- **Instructions to follow**
Please output exactly the part of the records below that opens with the line containing "camera: 80 degrees left, 10 degrees up" and closes with the line containing "(539, 166) = (574, 279): brown", both lines included, and nothing else.

- **Exercise inputs**
=== Begin Enclosure ===

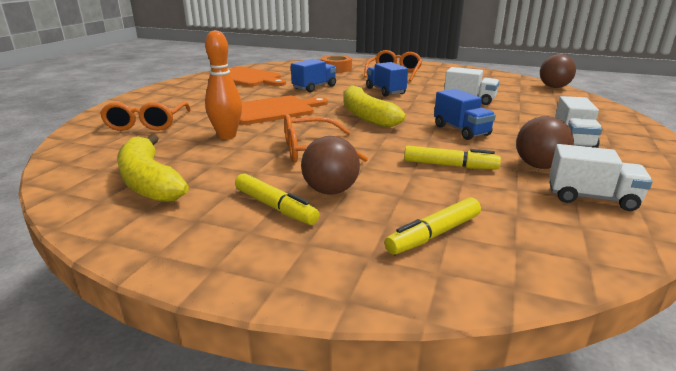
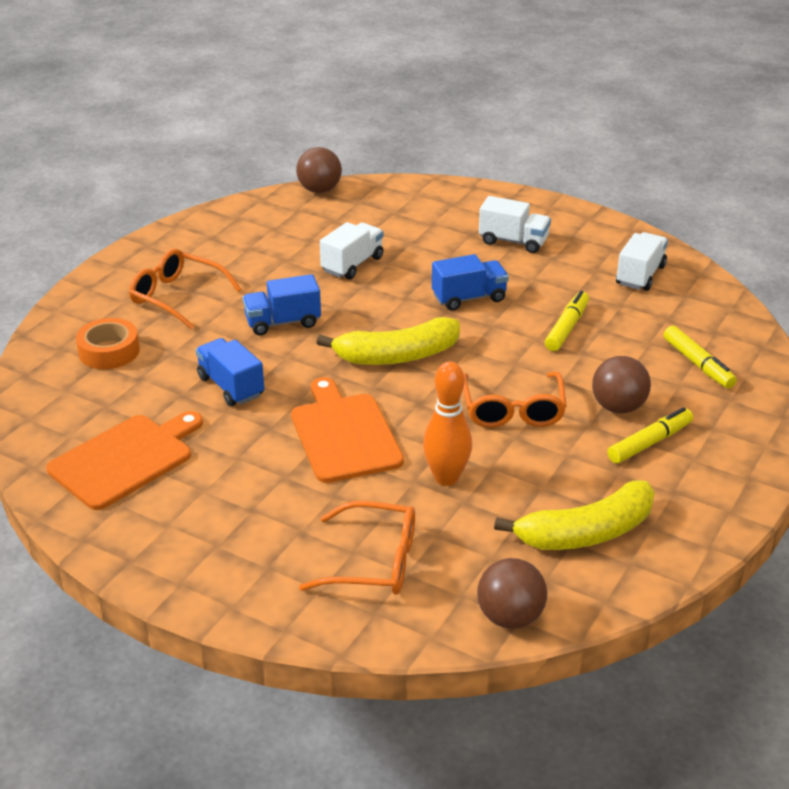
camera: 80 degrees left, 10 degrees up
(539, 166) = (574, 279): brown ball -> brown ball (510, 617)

=== End Enclosure ===
=== Begin Enclosure ===

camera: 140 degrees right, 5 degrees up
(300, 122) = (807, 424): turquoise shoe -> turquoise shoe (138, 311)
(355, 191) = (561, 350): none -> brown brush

=== End Enclosure ===

- **Output of the exercise**
camera: 80 degrees left, 10 degrees up
(539, 166) = (574, 279): brown ball -> brown ball (510, 617)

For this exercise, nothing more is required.